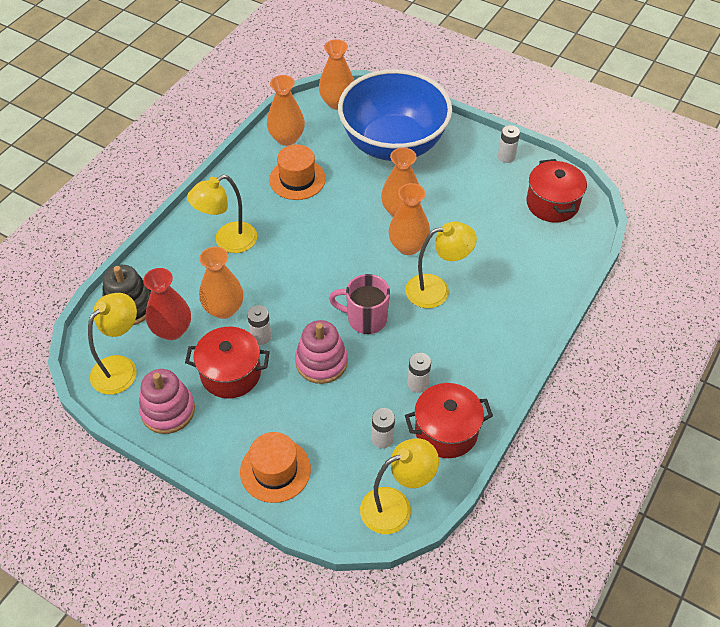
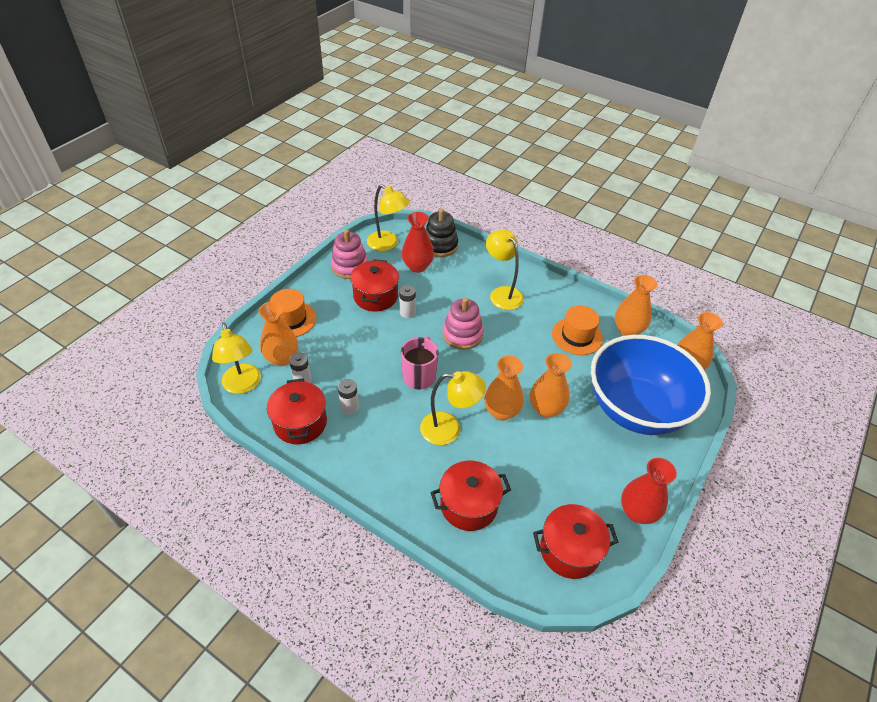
camera: 90 degrees right, 5 degrees down
(224, 309) = (435, 292): orange vase -> orange vase (282, 358)
(321, 362) = (379, 347): pink stacking toy -> pink stacking toy (462, 334)
(436, 290) = (449, 429): yellow lamp -> yellow lamp turned 75 degrees counterclockwise
(506, 156) = (637, 512): white battery -> red vase
(522, 273) = (469, 505): none -> red pot

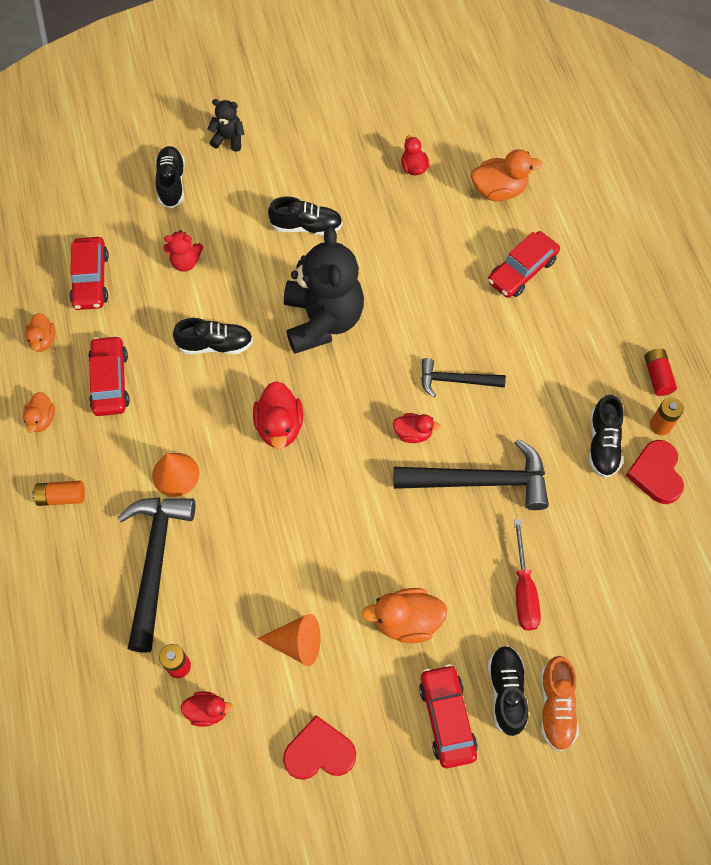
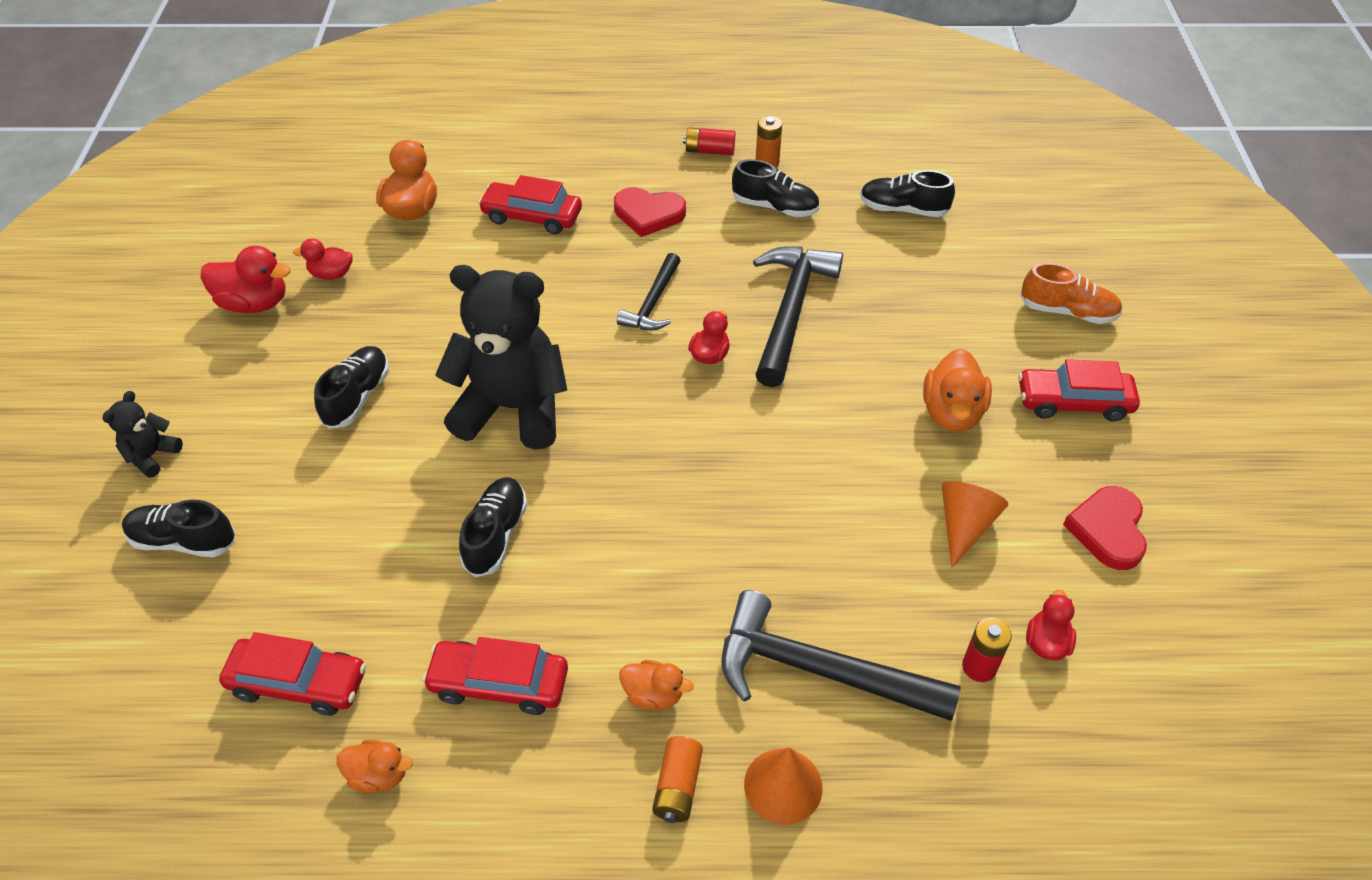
camera: 75 degrees left, 15 degrees down
(42, 419) = (528, 798): orange duck -> orange duck (653, 694)
(175, 474) = (686, 621): orange cone -> orange cone (783, 785)
(185, 262) = (337, 547): red teddy bear -> none
(279, 426) = (653, 485): red duck -> red duck (254, 303)
(506, 692) = (1047, 346): black shoe -> black shoe (903, 209)
(522, 271) = (532, 216): red car -> red car turned 135 degrees clockwise
(523, 590) = (931, 306): red screwdriver -> none
(656, 473) = (821, 179): red heart -> red heart (648, 214)

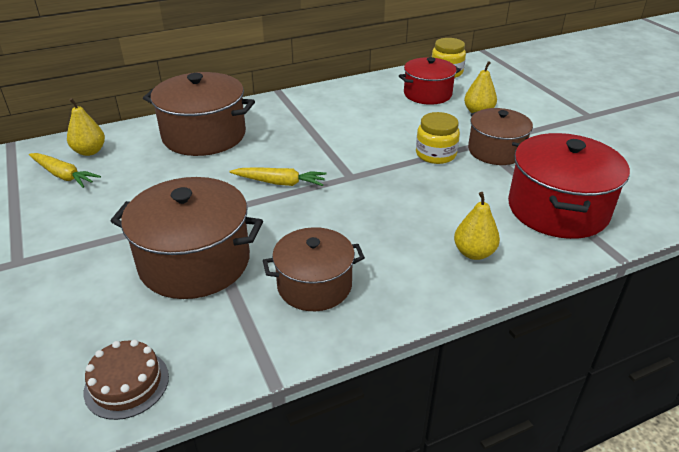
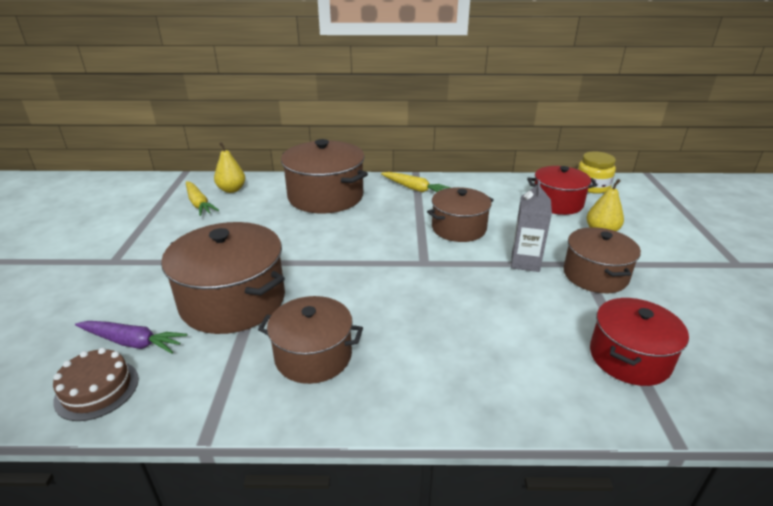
camera: 25 degrees right, 5 degrees down
(122, 331) = (132, 342): none -> purple carrot
(280, 183) = (356, 252): yellow carrot -> yellow carrot (414, 188)
(359, 137) = (458, 228): none -> brown pot
(435, 154) = (525, 262): yellow jar -> grey carton
(474, 253) = (496, 376): yellow pear -> none
(557, 209) = (629, 358): red pot -> red pot, size x0.65

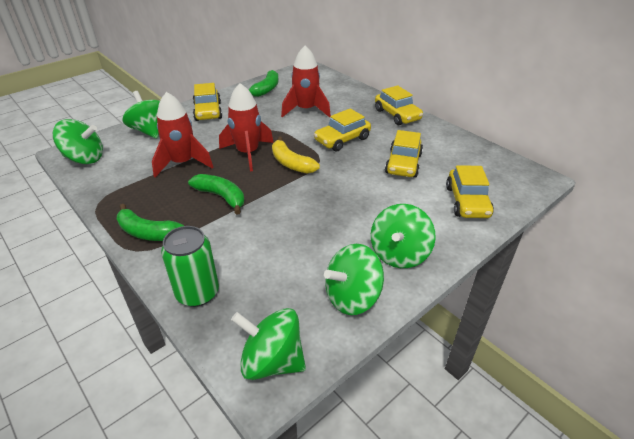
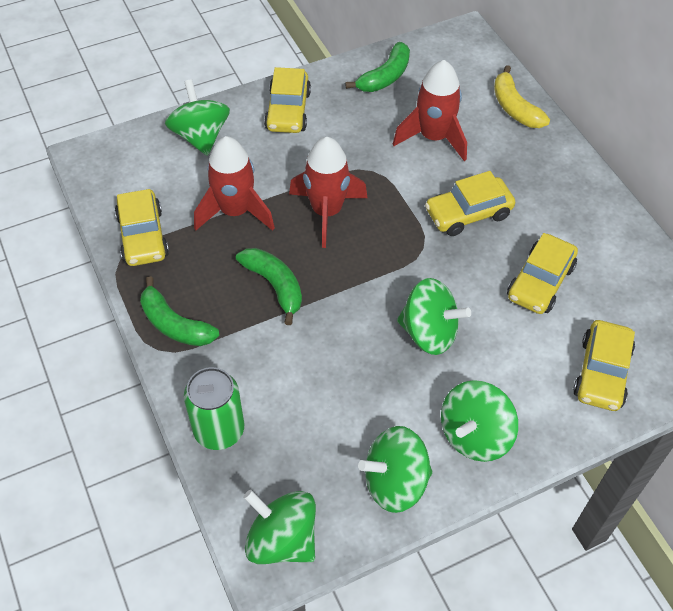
camera: 15 degrees right, 15 degrees up
(84, 158) = (109, 174): green spinning top -> green spinning top (429, 332)
(291, 163) = (381, 245): yellow banana -> yellow banana (515, 107)
(397, 115) = (570, 178): yellow car -> yellow car (143, 236)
========
» PROBLEM REQUIREMENTS:
What is the number of lines in these records that contain "turned"? Reply with the number only.

» RESPONSE TO THE TASK:
2